◆ **STATED PROBLEM**
Please repeat every text line in the material below word for word, leaving the pictures out of your answer.

◆ **GIVEN RECORDS**
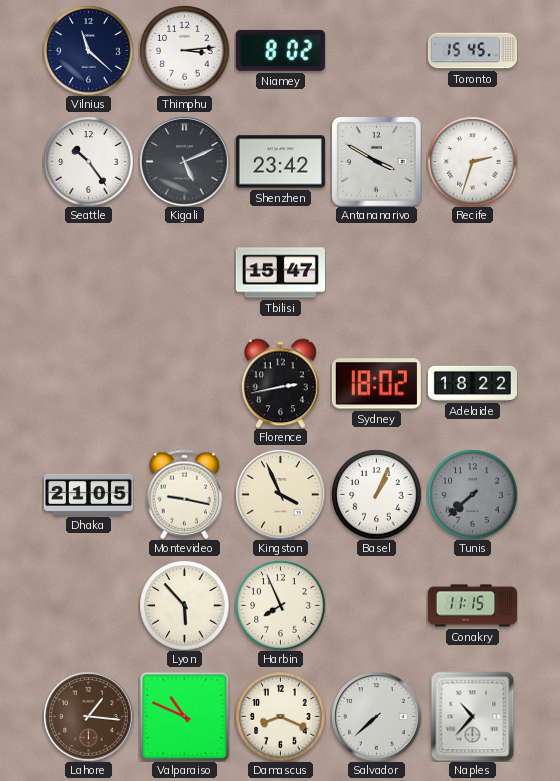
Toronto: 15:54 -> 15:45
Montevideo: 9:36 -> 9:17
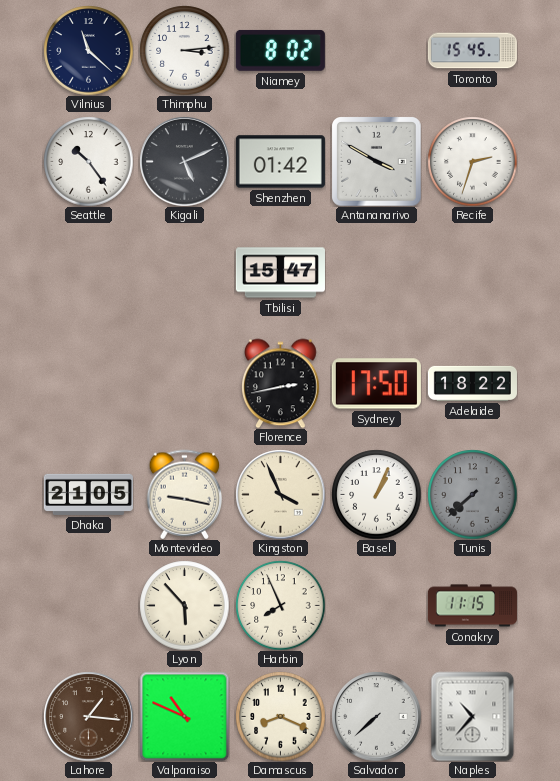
Shenzhen: 23:42 -> 01:42
Sydney: 18:02 -> 17:50
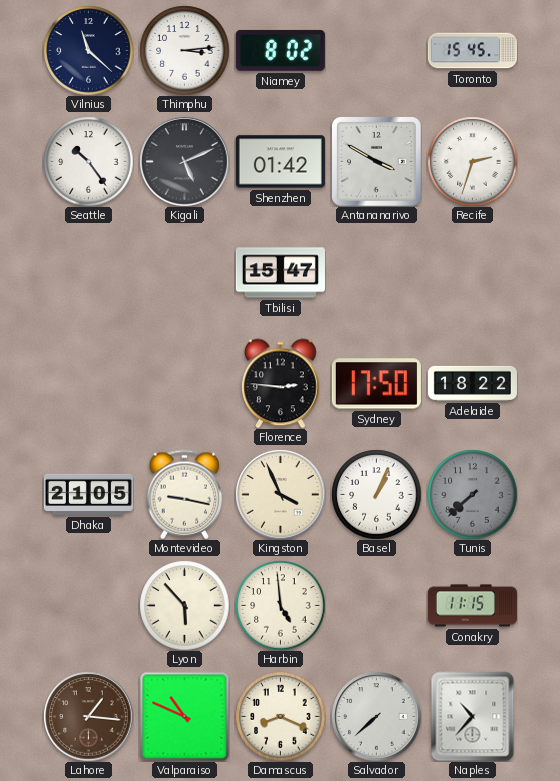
Florence: 2:43 -> 2:46
Harbin: 7:56 -> 4:59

◆ **SOLUTION**
Toronto: 15:54 -> 15:45
Montevideo: 9:36 -> 9:17
Shenzhen: 23:42 -> 01:42
Sydney: 18:02 -> 17:50
Florence: 2:43 -> 2:46
Harbin: 7:56 -> 4:59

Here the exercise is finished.